§ **PROBLEM TO SOLVE**: Check each line of the data below for the word "MOSI", then extract the ones that have it.

§ **PROVIDED INFORMATION**:
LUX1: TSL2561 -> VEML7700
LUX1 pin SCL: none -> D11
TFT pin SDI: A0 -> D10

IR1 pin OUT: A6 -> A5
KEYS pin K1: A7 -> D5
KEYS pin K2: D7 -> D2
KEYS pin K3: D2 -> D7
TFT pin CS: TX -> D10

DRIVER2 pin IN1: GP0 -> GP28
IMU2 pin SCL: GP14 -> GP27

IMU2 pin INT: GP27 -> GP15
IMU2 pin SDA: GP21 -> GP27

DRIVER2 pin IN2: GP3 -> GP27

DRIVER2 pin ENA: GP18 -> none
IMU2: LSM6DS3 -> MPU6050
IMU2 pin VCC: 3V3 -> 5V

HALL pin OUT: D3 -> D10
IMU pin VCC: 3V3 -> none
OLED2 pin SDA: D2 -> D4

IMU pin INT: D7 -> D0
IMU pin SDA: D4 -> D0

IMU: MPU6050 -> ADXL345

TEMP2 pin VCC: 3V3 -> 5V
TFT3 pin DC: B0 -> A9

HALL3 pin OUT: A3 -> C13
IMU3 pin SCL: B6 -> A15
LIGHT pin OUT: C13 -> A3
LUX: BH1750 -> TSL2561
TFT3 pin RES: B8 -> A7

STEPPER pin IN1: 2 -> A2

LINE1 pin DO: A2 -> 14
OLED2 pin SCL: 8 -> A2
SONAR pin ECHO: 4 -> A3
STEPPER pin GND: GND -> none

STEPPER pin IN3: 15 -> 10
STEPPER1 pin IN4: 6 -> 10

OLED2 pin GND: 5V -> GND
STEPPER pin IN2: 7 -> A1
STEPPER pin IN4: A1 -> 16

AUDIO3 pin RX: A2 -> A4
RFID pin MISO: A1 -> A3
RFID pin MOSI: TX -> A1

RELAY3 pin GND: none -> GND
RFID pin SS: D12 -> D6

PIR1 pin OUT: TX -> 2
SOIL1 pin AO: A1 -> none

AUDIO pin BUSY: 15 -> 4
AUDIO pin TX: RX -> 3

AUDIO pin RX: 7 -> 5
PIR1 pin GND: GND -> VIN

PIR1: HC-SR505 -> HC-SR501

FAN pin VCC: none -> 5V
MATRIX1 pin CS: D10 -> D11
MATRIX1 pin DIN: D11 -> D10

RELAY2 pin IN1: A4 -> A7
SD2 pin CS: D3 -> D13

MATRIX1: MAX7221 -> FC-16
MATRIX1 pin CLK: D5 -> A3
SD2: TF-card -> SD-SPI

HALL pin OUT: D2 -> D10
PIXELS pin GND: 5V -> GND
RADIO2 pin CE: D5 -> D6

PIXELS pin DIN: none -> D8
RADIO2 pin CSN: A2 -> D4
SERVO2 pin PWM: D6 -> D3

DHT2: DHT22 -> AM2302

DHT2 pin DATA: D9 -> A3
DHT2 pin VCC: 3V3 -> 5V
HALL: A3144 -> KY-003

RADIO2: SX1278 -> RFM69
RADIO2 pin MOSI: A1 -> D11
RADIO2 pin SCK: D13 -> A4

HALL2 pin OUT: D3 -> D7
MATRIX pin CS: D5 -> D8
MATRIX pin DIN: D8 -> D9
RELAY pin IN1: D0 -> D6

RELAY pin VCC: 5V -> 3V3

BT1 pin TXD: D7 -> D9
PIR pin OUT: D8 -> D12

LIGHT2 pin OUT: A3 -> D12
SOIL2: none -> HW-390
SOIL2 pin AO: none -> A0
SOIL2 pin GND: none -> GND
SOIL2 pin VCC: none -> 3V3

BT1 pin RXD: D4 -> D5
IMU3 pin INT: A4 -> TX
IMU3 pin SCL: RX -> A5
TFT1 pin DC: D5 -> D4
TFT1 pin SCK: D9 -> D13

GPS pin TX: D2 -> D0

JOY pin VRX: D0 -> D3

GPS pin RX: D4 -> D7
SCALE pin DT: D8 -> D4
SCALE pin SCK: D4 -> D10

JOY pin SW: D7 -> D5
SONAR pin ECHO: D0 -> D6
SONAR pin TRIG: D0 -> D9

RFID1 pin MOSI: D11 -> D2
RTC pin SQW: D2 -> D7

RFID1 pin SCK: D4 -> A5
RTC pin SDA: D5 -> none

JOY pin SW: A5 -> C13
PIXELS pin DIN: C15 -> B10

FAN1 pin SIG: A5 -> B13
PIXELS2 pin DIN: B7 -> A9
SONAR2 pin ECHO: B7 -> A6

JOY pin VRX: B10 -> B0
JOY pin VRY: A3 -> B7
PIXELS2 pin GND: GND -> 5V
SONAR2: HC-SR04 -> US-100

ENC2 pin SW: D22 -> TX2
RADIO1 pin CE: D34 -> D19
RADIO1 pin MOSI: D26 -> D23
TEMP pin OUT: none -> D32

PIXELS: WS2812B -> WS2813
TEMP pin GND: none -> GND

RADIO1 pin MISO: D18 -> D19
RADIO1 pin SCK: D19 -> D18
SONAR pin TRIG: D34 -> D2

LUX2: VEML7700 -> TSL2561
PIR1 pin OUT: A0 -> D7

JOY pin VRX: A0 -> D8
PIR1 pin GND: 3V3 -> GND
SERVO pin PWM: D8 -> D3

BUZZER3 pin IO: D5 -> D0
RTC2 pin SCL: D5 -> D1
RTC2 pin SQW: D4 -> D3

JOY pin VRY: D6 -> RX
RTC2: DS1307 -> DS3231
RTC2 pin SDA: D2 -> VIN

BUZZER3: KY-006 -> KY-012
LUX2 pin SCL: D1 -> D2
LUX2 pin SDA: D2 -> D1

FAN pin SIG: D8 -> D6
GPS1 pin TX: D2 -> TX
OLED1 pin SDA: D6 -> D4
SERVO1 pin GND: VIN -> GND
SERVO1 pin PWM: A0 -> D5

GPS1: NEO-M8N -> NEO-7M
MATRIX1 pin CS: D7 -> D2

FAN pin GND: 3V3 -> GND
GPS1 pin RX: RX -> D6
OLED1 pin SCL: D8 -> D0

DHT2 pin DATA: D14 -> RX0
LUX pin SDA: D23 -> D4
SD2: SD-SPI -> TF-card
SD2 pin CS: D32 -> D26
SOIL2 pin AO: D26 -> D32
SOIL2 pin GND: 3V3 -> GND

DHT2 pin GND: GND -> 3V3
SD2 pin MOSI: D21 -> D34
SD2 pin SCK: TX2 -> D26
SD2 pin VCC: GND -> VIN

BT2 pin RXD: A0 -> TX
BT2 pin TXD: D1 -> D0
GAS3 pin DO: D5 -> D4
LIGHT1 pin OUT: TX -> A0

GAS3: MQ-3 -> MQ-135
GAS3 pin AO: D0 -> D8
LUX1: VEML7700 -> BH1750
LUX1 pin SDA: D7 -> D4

§ **ANSWER TO THE PROBLEM**:
RFID pin MOSI: TX -> A1
RADIO2 pin MOSI: A1 -> D11
RFID1 pin MOSI: D11 -> D2
RADIO1 pin MOSI: D26 -> D23
SD2 pin MOSI: D21 -> D34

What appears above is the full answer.